What you will do
How many lines in the entries below contain the string "Ssax"? Reply with the number only.

○ ○ ○ ○

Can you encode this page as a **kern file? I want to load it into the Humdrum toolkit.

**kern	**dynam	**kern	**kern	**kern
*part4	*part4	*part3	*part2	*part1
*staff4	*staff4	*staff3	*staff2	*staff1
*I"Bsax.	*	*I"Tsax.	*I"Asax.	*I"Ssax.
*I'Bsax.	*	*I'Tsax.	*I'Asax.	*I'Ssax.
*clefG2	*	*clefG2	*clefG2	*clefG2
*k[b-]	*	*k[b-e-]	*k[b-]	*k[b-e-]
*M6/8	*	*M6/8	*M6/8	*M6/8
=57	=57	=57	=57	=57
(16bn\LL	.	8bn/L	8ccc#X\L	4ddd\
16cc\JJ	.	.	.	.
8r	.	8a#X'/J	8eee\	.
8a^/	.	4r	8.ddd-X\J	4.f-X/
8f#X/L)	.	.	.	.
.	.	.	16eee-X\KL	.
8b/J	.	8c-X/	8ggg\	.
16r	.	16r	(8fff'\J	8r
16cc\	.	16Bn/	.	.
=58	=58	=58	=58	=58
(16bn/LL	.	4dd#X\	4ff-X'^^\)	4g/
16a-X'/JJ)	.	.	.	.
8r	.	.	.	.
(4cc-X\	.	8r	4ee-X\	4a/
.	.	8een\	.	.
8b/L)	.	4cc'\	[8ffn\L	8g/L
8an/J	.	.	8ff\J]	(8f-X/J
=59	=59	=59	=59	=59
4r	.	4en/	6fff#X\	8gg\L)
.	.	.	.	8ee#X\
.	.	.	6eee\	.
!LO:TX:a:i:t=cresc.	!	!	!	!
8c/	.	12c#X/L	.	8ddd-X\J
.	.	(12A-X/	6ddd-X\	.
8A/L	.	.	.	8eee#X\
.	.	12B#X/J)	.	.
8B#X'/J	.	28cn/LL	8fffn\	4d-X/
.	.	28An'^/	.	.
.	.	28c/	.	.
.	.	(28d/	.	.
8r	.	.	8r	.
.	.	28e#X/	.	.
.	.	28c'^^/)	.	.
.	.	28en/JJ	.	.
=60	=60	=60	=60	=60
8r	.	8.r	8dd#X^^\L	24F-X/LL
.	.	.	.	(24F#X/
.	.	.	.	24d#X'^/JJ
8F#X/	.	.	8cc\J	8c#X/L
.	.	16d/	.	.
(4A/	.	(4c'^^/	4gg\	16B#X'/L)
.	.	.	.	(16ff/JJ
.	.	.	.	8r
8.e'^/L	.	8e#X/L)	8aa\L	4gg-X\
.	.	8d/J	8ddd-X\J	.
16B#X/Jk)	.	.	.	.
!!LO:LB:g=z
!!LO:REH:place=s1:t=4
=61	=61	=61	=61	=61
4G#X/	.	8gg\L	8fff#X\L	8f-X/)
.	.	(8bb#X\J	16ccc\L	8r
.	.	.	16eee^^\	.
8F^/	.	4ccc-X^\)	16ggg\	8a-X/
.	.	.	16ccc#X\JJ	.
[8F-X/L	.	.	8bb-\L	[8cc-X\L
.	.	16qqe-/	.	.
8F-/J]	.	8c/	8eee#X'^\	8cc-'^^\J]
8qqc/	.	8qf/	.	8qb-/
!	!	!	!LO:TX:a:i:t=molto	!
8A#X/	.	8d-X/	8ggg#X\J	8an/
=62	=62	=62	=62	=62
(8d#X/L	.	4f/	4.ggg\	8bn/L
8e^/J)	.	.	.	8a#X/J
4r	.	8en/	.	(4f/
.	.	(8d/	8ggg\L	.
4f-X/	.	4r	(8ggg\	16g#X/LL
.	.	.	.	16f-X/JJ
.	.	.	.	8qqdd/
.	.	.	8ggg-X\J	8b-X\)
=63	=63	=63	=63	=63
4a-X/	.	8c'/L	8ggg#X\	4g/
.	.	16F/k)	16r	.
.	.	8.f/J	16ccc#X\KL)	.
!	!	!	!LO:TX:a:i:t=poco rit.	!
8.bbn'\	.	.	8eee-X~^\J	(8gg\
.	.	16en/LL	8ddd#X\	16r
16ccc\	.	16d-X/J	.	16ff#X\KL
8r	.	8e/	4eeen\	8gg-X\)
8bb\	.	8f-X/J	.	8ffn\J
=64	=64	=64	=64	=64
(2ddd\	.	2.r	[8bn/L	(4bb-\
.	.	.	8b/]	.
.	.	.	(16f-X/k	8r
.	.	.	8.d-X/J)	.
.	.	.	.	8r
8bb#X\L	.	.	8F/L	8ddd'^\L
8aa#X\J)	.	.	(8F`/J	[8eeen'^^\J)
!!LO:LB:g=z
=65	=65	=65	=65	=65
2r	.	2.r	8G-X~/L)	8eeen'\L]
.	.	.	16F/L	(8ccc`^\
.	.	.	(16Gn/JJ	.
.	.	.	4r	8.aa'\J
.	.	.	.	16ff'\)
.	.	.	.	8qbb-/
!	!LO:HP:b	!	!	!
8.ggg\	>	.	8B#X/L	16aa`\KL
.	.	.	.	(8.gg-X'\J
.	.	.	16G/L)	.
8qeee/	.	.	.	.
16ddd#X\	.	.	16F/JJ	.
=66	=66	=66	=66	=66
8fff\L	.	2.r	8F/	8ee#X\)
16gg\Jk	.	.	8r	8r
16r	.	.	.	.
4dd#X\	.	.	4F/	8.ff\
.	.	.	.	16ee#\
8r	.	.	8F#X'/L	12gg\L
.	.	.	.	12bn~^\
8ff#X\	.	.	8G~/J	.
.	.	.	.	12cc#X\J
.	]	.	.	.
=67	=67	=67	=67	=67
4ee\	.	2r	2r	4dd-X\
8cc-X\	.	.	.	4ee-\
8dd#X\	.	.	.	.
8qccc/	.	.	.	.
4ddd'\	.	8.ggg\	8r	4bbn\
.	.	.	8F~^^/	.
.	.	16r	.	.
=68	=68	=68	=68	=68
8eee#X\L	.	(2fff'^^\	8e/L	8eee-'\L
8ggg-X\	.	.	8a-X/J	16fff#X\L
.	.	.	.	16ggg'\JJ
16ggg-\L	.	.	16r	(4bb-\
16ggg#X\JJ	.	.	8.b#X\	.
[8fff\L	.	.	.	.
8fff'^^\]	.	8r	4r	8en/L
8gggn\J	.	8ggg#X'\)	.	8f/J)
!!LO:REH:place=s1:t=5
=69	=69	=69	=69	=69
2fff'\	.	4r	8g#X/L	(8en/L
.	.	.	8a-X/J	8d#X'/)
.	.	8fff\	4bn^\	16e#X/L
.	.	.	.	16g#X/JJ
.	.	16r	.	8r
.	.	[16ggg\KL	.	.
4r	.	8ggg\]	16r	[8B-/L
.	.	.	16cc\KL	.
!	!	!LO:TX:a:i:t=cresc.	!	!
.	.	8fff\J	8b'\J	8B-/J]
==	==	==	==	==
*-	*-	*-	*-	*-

○ ○ ○ ○

Written answer
2